#### What you are asked to do:
Every line below must come back exactly as it stands, with the images omitted.

#### Information shown:
__________________________________________________
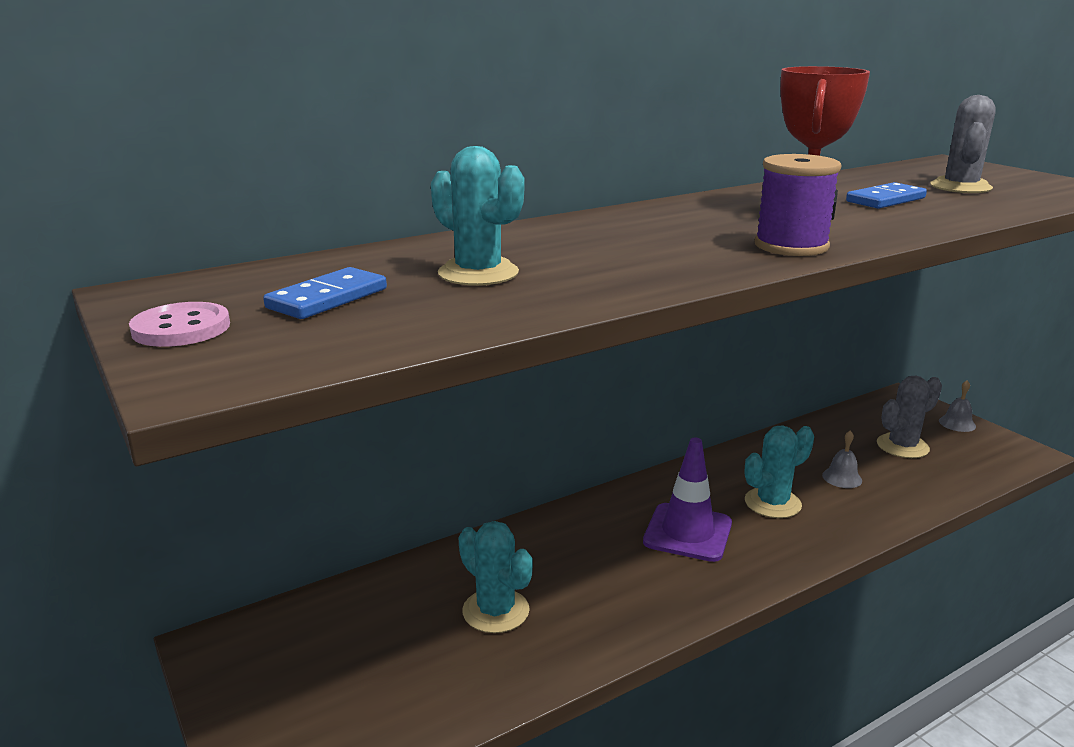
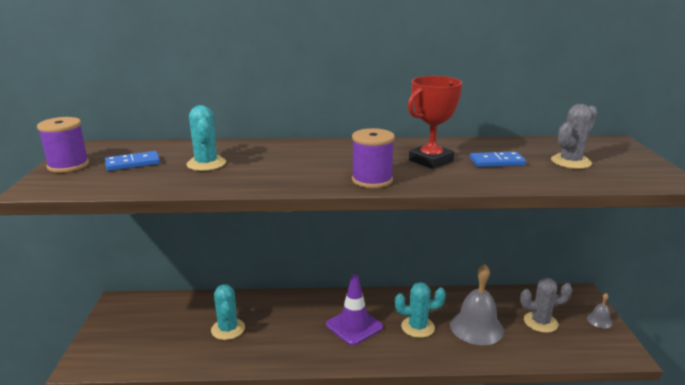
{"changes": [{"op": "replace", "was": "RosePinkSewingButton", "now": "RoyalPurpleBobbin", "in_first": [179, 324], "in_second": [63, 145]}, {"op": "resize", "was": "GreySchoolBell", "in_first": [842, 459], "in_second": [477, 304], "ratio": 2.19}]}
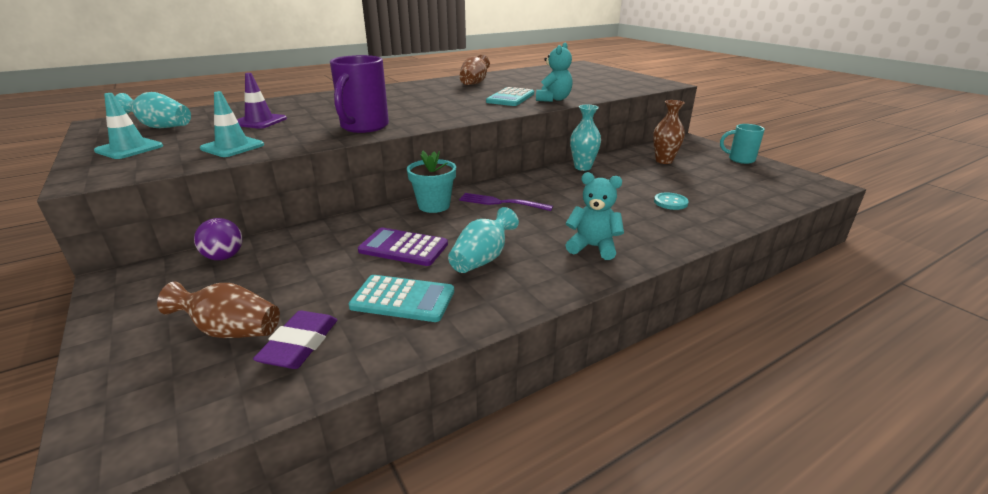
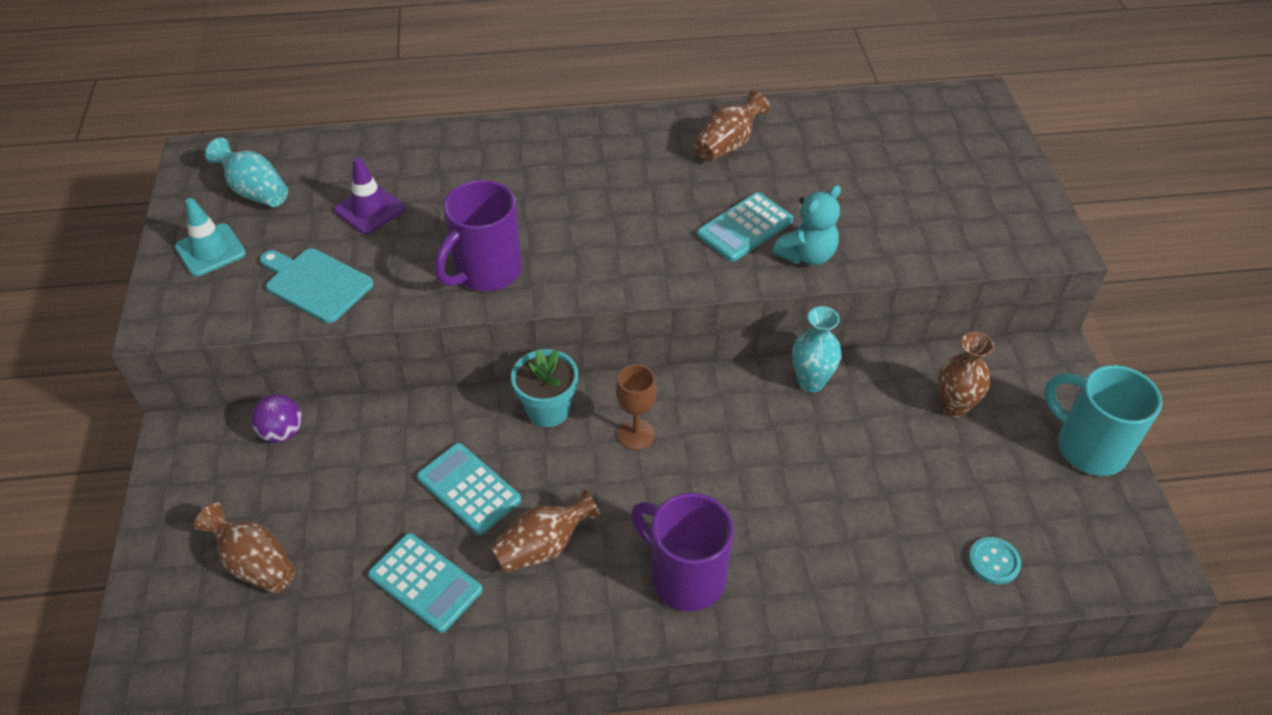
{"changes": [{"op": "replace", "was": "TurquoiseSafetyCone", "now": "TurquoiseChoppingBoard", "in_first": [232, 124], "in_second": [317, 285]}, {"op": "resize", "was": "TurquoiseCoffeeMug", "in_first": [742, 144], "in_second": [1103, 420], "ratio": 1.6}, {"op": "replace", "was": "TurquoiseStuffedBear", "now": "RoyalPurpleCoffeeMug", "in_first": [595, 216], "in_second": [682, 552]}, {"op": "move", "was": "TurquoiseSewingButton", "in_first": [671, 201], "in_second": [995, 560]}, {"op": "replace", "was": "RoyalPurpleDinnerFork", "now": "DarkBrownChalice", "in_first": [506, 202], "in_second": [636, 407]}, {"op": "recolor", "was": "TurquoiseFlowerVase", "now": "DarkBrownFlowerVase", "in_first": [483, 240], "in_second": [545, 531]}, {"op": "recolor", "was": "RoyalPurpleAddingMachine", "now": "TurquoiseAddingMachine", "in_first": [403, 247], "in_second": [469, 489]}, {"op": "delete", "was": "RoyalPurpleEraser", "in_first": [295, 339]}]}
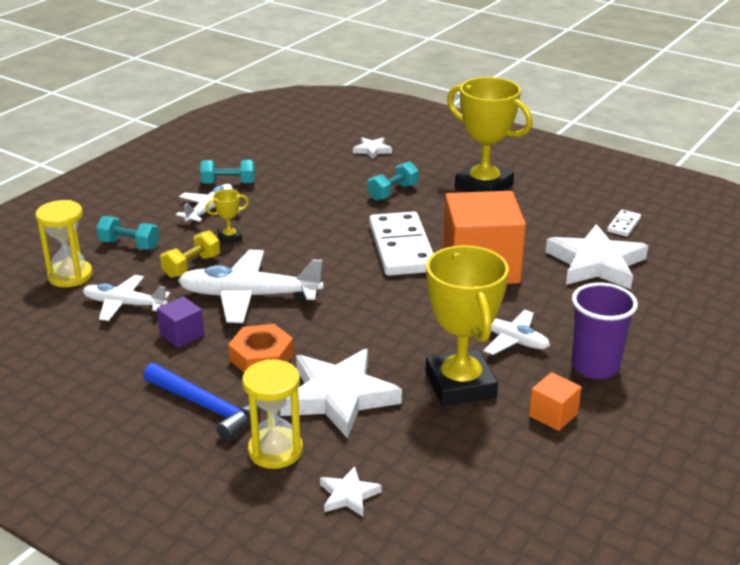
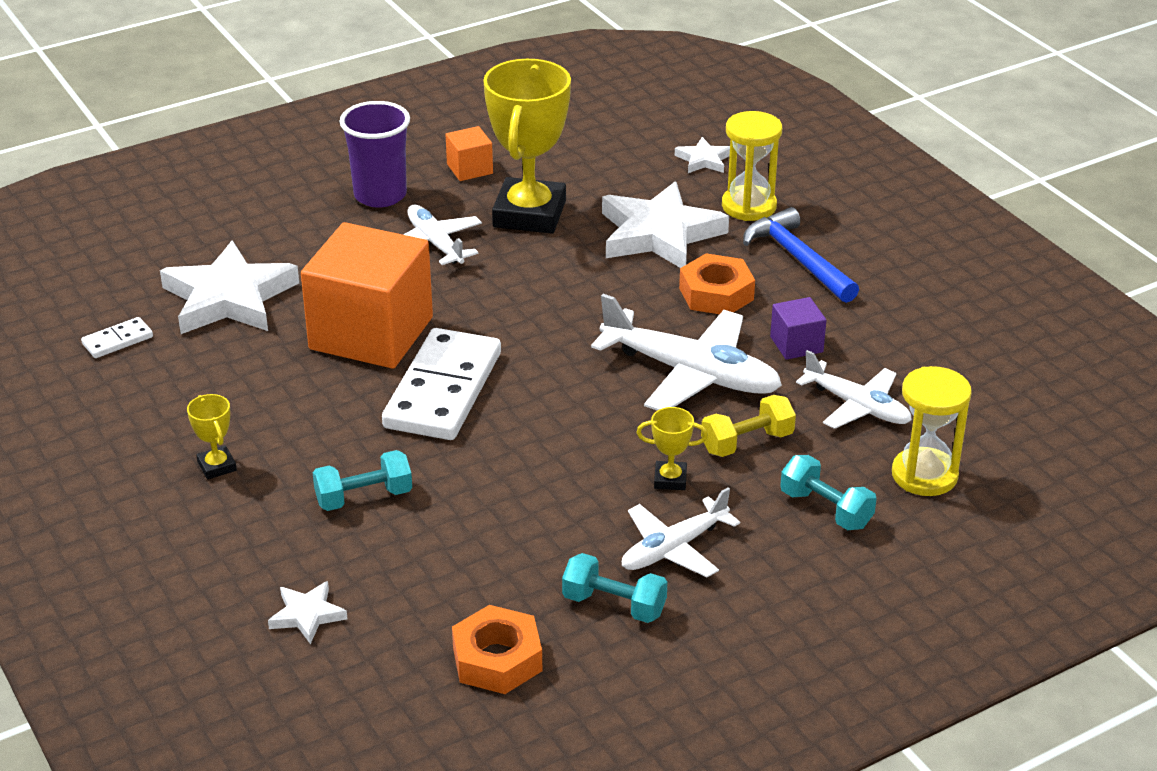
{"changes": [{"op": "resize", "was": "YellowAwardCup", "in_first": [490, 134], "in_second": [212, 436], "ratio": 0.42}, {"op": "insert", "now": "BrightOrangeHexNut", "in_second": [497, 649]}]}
__________________________________________________
#### Reply:
{"changes": [{"op": "replace", "was": "RosePinkSewingButton", "now": "RoyalPurpleBobbin", "in_first": [179, 324], "in_second": [63, 145]}, {"op": "resize", "was": "GreySchoolBell", "in_first": [842, 459], "in_second": [477, 304], "ratio": 2.19}]}
{"changes": [{"op": "replace", "was": "TurquoiseSafetyCone", "now": "TurquoiseChoppingBoard", "in_first": [232, 124], "in_second": [317, 285]}, {"op": "resize", "was": "TurquoiseCoffeeMug", "in_first": [742, 144], "in_second": [1103, 420], "ratio": 1.6}, {"op": "replace", "was": "TurquoiseStuffedBear", "now": "RoyalPurpleCoffeeMug", "in_first": [595, 216], "in_second": [682, 552]}, {"op": "move", "was": "TurquoiseSewingButton", "in_first": [671, 201], "in_second": [995, 560]}, {"op": "replace", "was": "RoyalPurpleDinnerFork", "now": "DarkBrownChalice", "in_first": [506, 202], "in_second": [636, 407]}, {"op": "recolor", "was": "TurquoiseFlowerVase", "now": "DarkBrownFlowerVase", "in_first": [483, 240], "in_second": [545, 531]}, {"op": "recolor", "was": "RoyalPurpleAddingMachine", "now": "TurquoiseAddingMachine", "in_first": [403, 247], "in_second": [469, 489]}, {"op": "delete", "was": "RoyalPurpleEraser", "in_first": [295, 339]}]}
{"changes": [{"op": "resize", "was": "YellowAwardCup", "in_first": [490, 134], "in_second": [212, 436], "ratio": 0.42}, {"op": "insert", "now": "BrightOrangeHexNut", "in_second": [497, 649]}]}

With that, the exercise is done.